*Action item*. The expected output is each line in the data below that includes the string "rosa".

*Excerpted data*.
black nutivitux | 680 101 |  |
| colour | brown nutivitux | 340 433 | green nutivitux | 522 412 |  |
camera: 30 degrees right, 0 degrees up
* * *
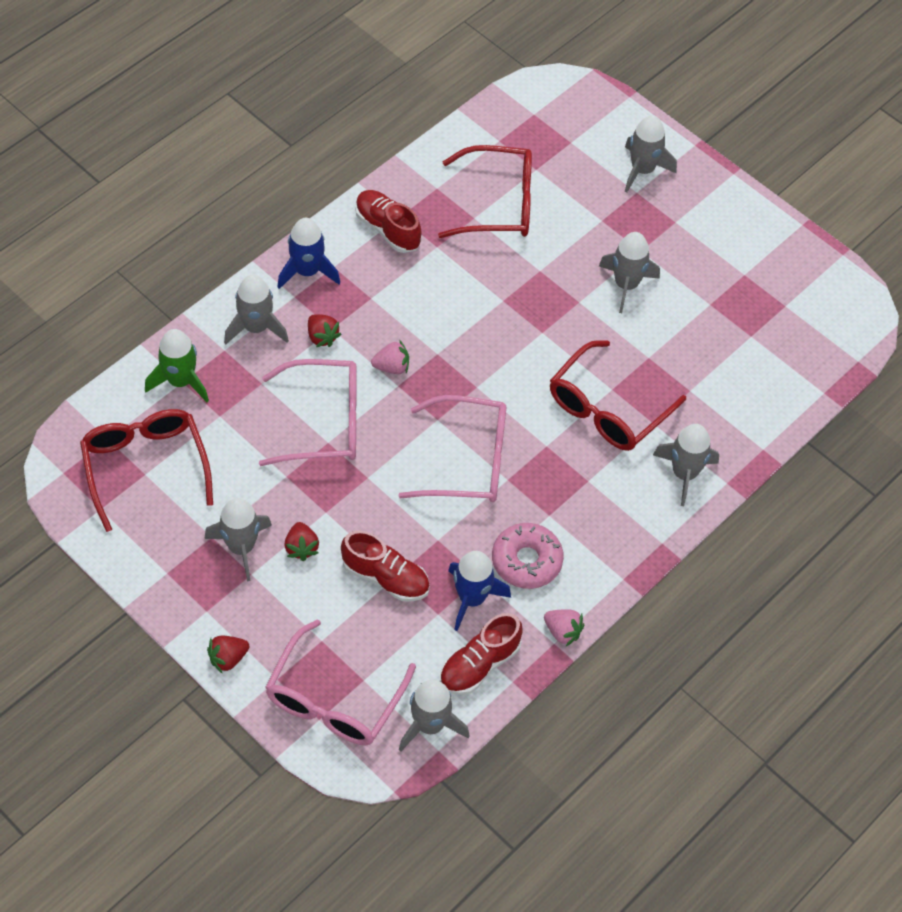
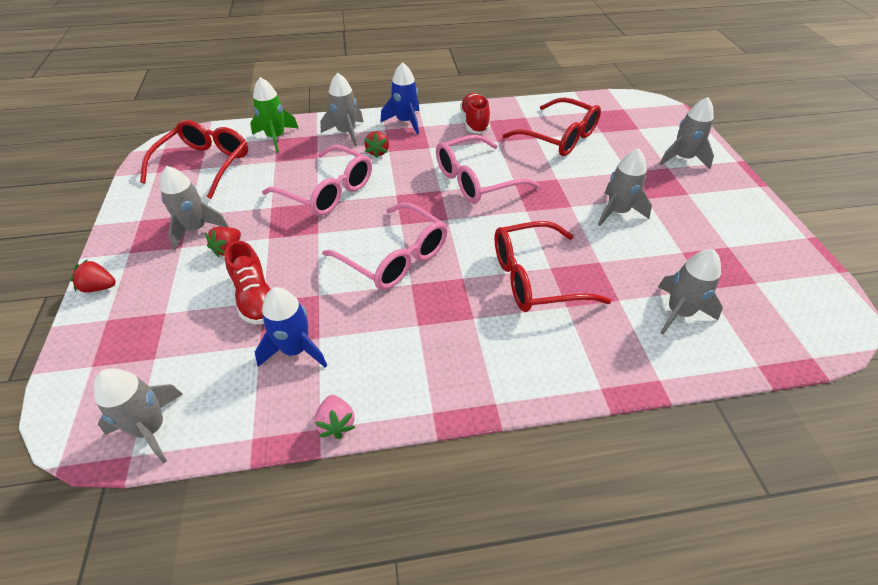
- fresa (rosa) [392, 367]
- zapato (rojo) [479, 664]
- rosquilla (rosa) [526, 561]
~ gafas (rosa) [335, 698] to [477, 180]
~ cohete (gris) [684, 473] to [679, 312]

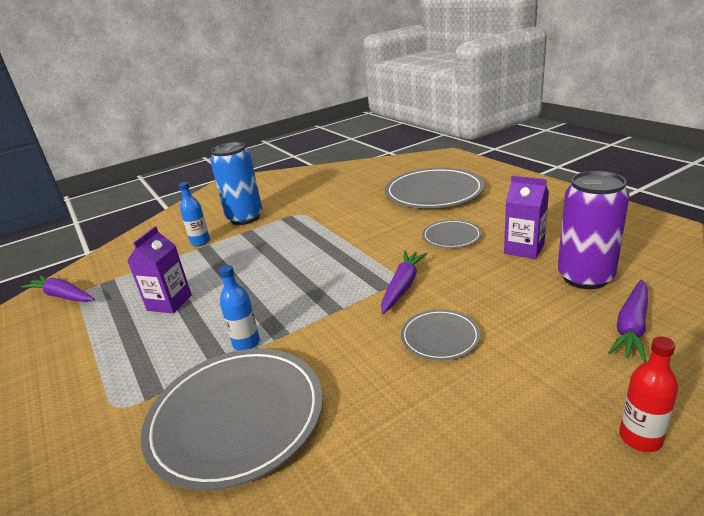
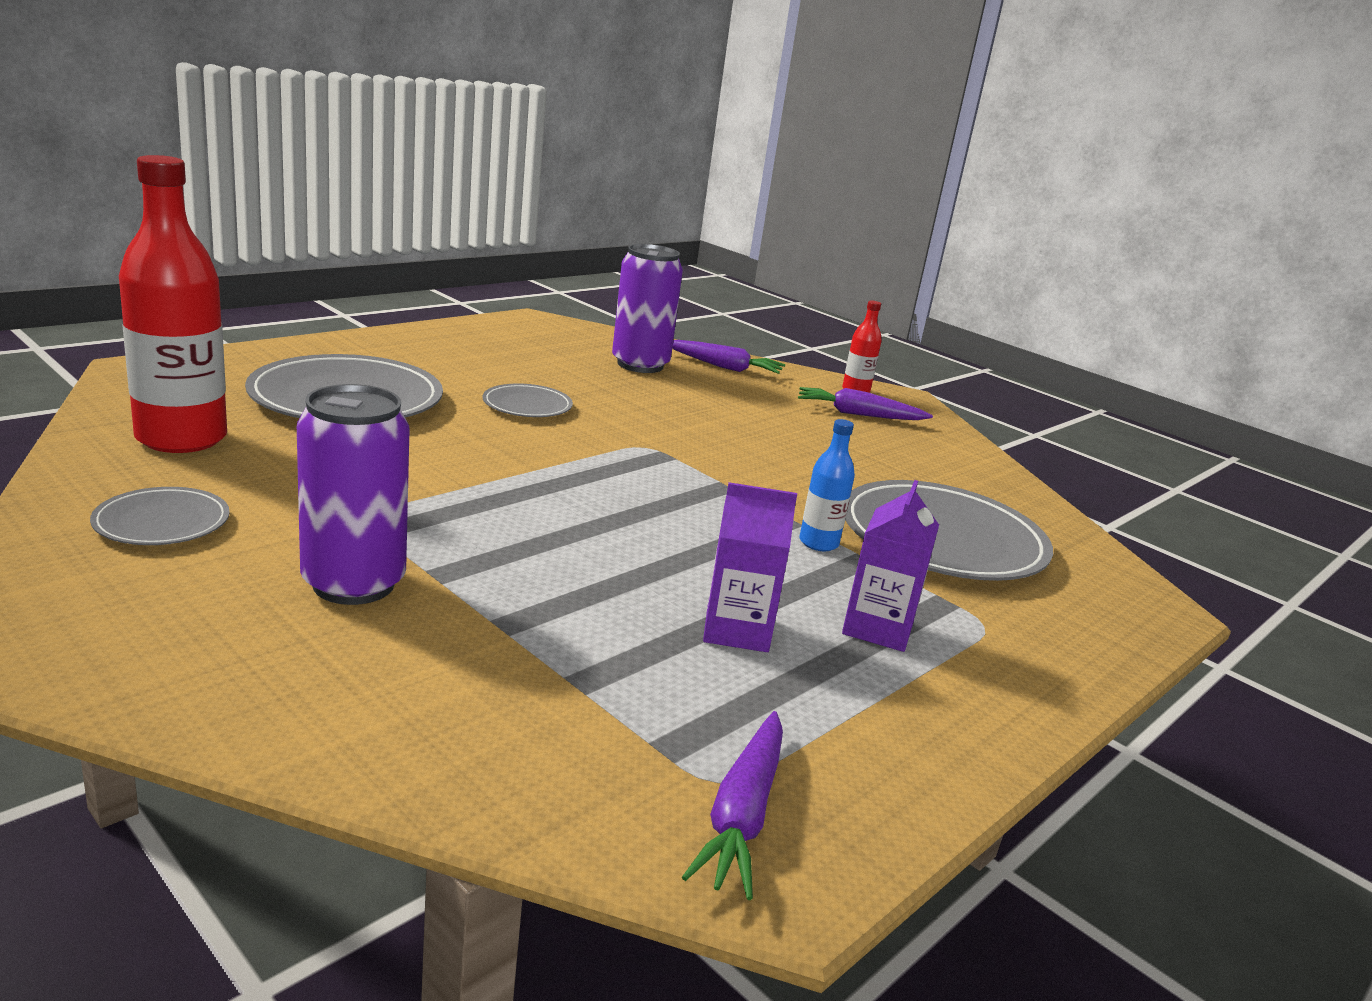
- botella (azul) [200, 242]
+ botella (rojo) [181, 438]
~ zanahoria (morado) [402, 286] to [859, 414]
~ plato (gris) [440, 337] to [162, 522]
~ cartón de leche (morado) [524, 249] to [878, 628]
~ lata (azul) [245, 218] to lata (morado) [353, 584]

*Written answer*.
- fresa (rosa) [392, 367]
- rosquilla (rosa) [526, 561]
~ gafas (rosa) [335, 698] to [477, 180]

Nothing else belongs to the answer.